-------- INPUT RECORDS --------

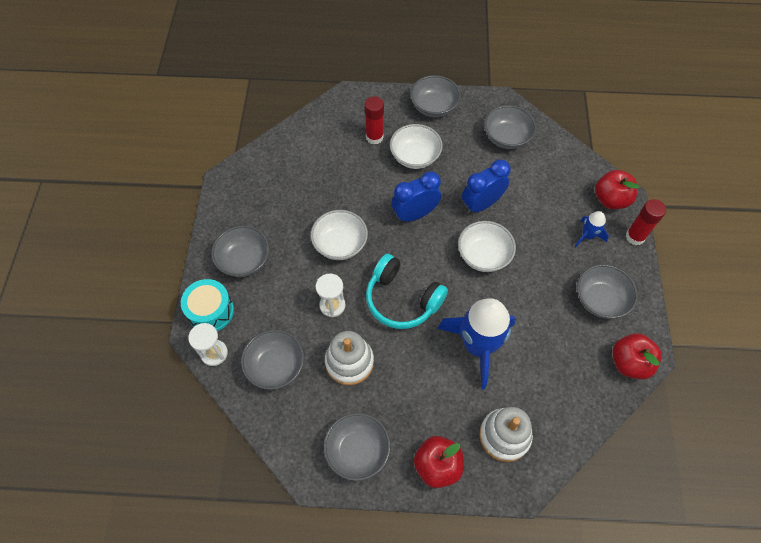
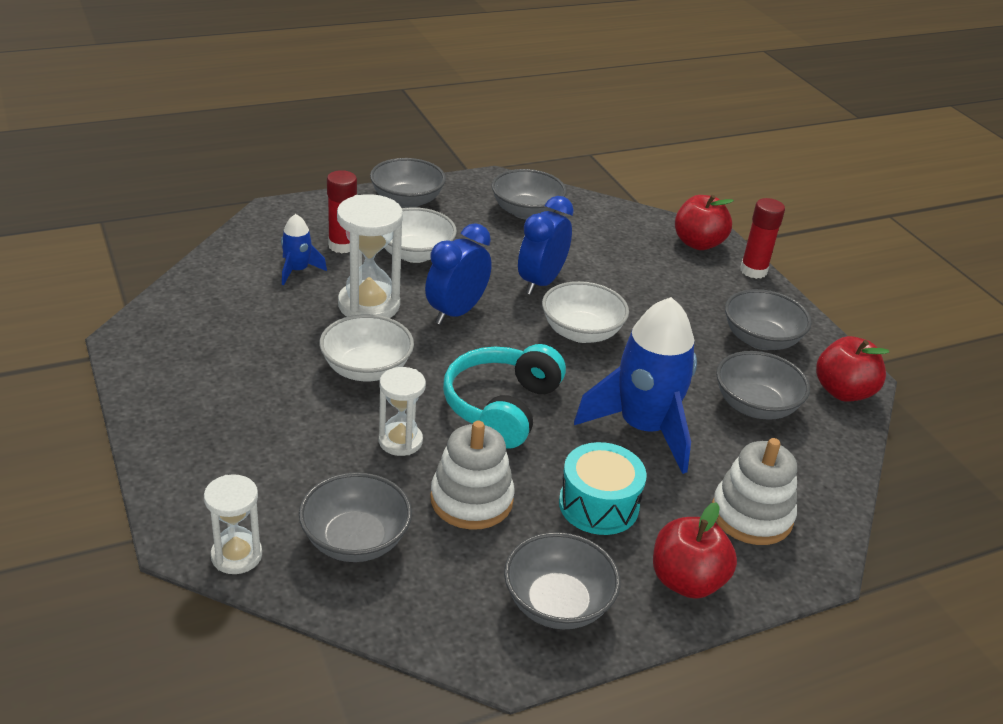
camera: 30 degrees left, 25 degrees down
turquoise drum [181,279,234,331] -> turquoise drum moved to [559,442,647,535]
grey bowl [211,226,270,277] -> grey bowl moved to [716,351,810,420]
turquoise headphones [366,254,448,329] -> turquoise headphones turned 105 degrees clockwise [443,344,566,449]
blue rocket [574,211,609,248] -> blue rocket moved to [281,214,327,285]
none -> white hourglass [337,194,403,318]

--------

• [PROMPT] Only the lines containing "turquoise" are needed; pull them out of the listing.

• [ANSWER]
turquoise drum [181,279,234,331] -> turquoise drum moved to [559,442,647,535]
turquoise headphones [366,254,448,329] -> turquoise headphones turned 105 degrees clockwise [443,344,566,449]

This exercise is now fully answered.